§ Required work:
Below are records. Copy every line with "phone" in it.

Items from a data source

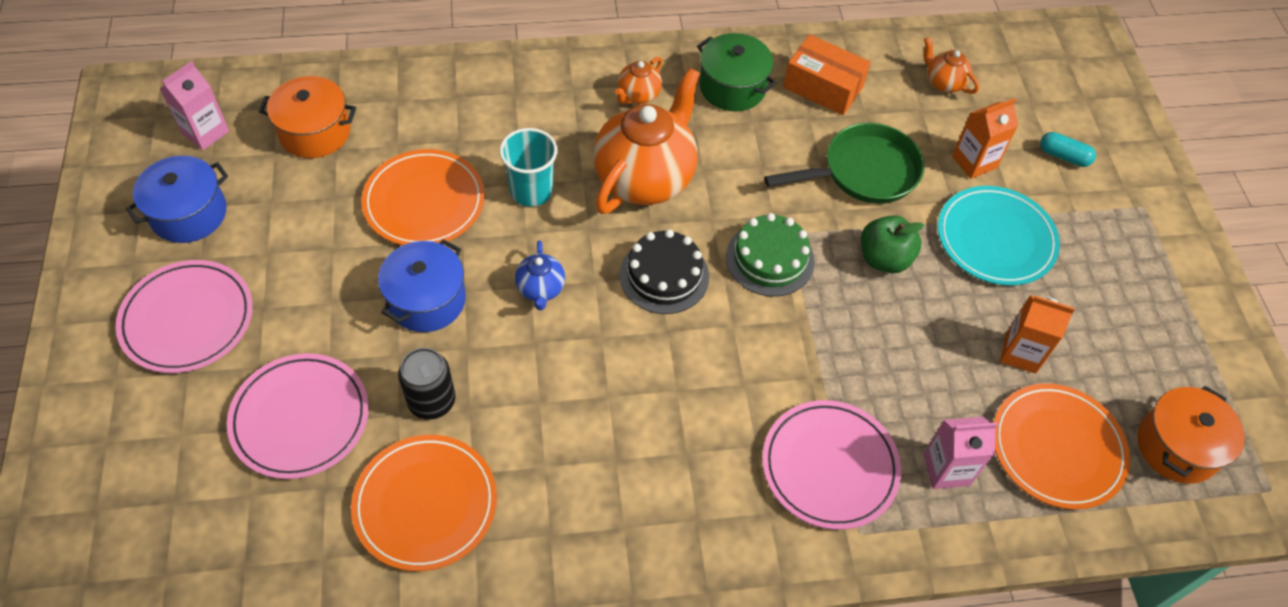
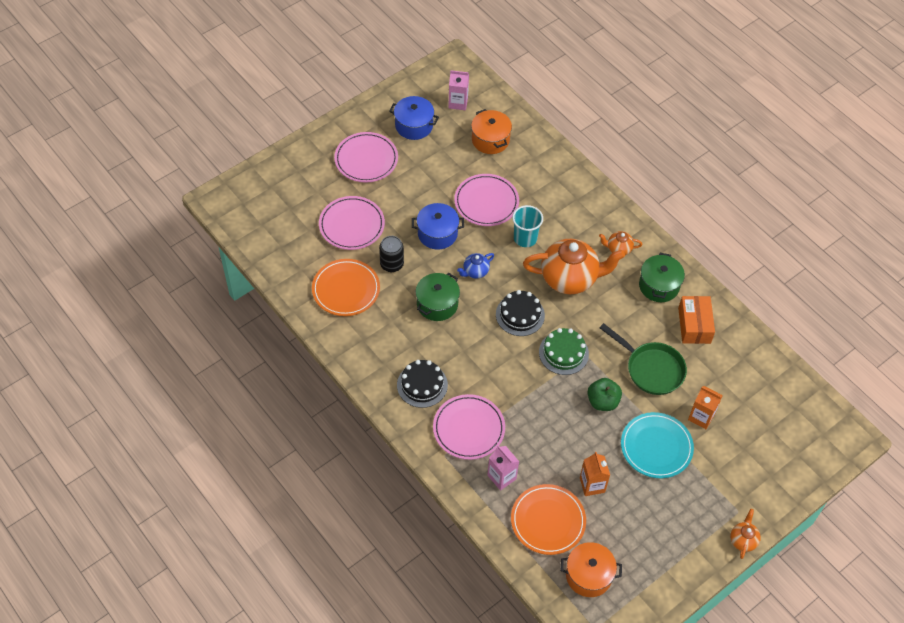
camera: 60 degrees right, 0 degrees up
orange plate [361,149,485,246] -> pink plate [454,174,519,226]
orange teapot [924,37,979,94] -> orange teapot moved to [730,509,761,559]
turquoise capsule [1040,132,1096,167] -> none
none -> black cake [397,360,448,408]
none -> green pot [416,273,460,321]

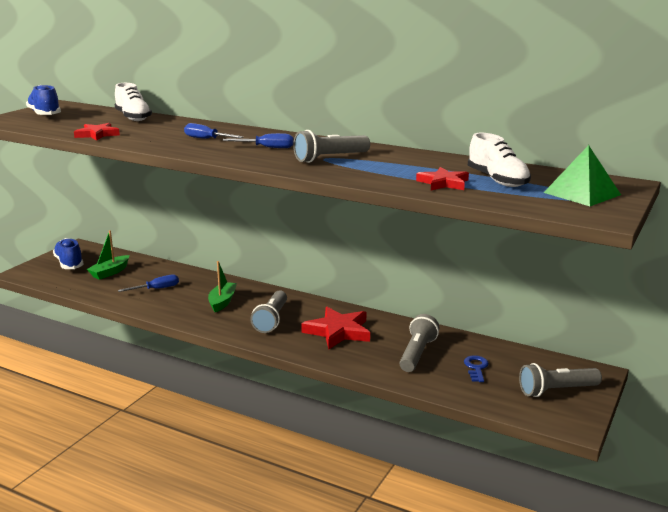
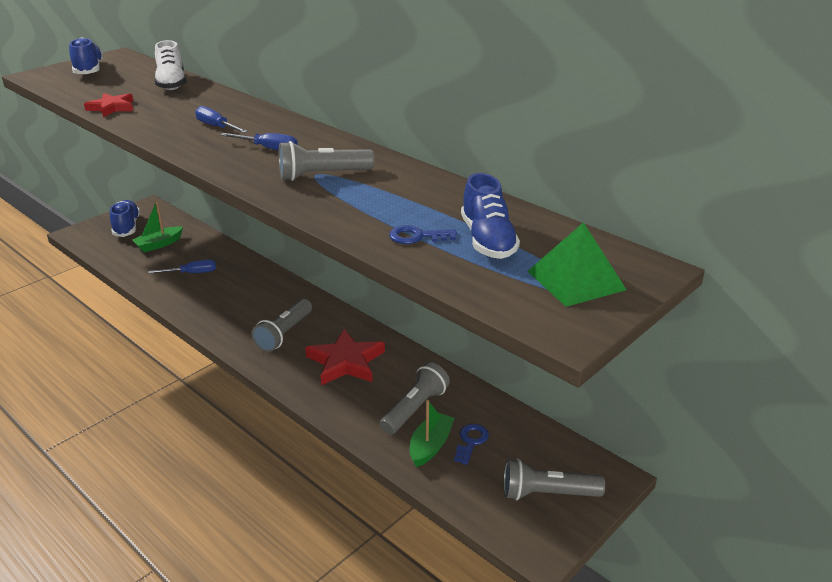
camera: 15 degrees right, 10 degrees up
green boat [208,261,237,312] -> green boat moved to [410,400,455,467]
red star [416,167,469,190] -> blue key [389,225,457,244]
white shoe [468,133,531,187] -> blue shoe [461,173,520,259]

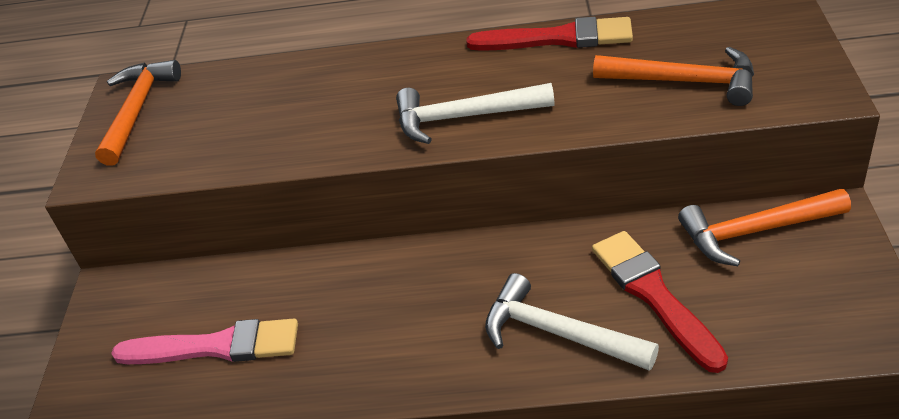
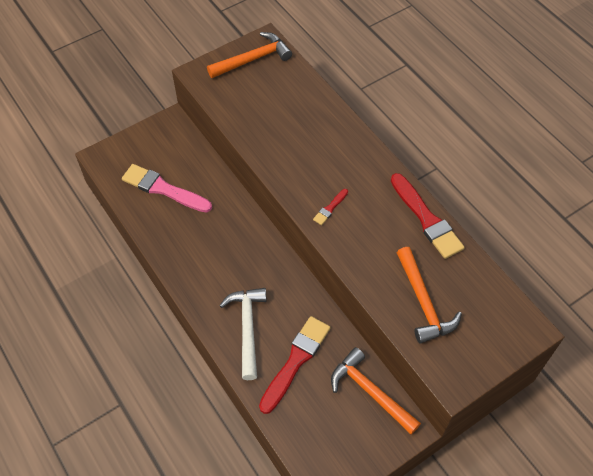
camera: 50 degrees right, 15 degrees up
pink brush [111,319,298,364] -> pink brush turned 150 degrees clockwise [122,164,212,213]
white hammer [396,83,555,144] -> red brush [313,189,348,225]

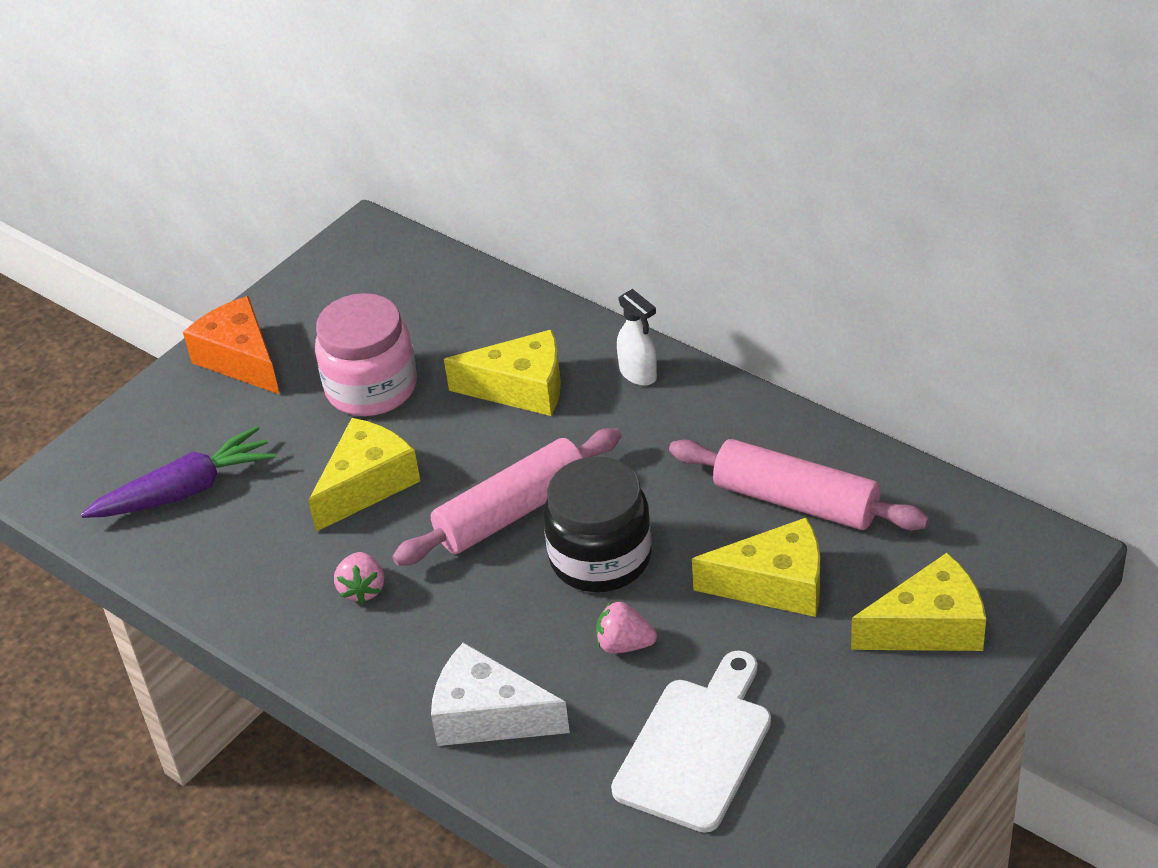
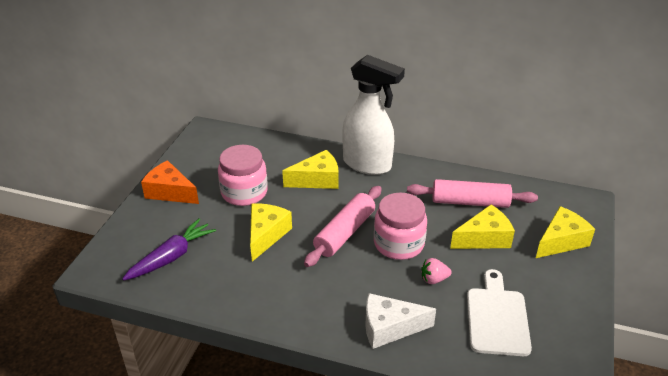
camera: 25 degrees left, 5 degrees down
pink strawberry [334,552,384,604] -> none
black jar [543,457,652,592] -> pink jar [374,193,427,260]
white spray bottle [617,289,657,386] -> white spray bottle [342,55,405,175], size x2.39

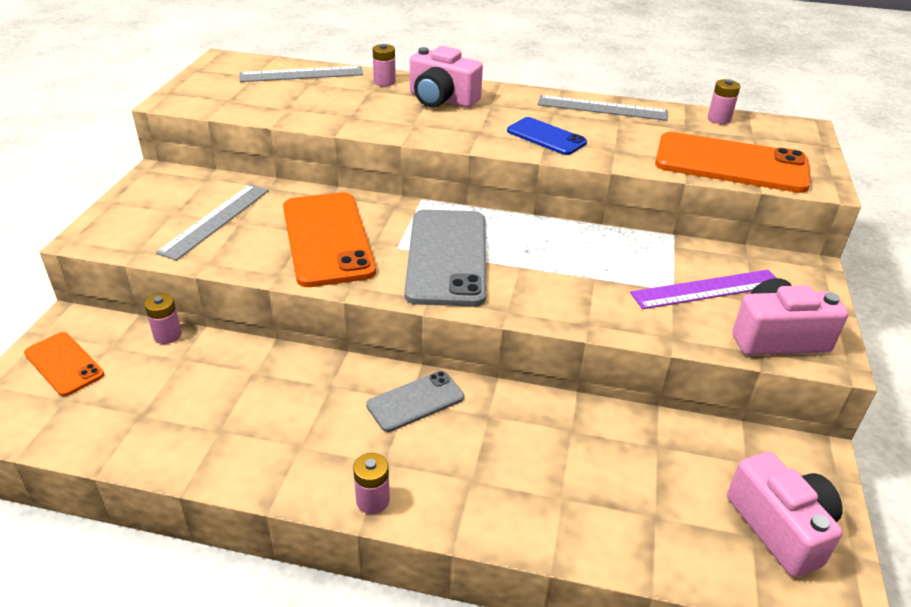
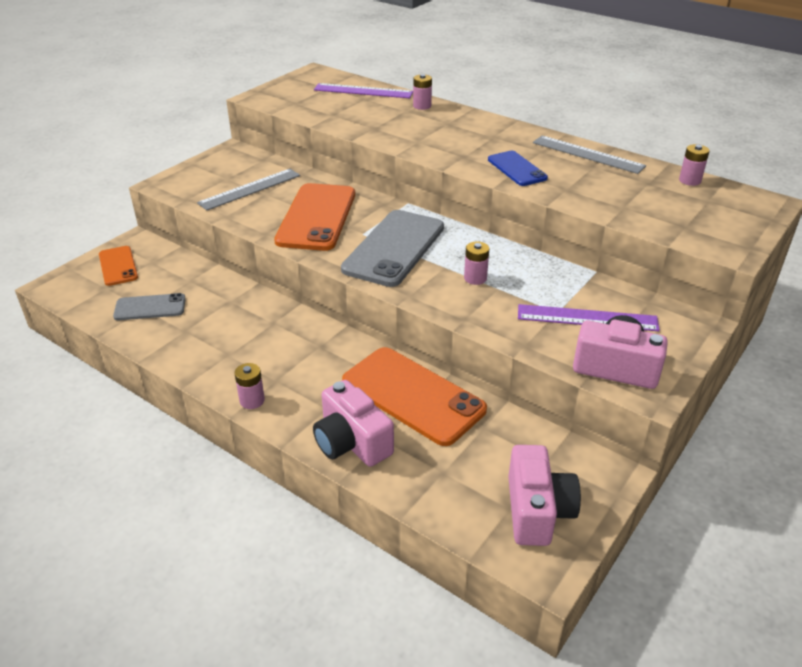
camera: 25 degrees right, 0 degrees up
pink battery [144,293,182,344] -> pink battery moved to [464,241,489,285]
grey ruler [239,66,364,82] -> purple ruler [314,83,413,98]
grey phone [366,371,464,432] -> grey phone moved to [113,293,186,320]
pink camera [410,46,483,108] -> pink camera moved to [313,380,394,467]
orange phone [655,132,811,193] -> orange phone moved to [342,347,487,446]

§ Task solution:
grey phone [366,371,464,432] -> grey phone moved to [113,293,186,320]
orange phone [655,132,811,193] -> orange phone moved to [342,347,487,446]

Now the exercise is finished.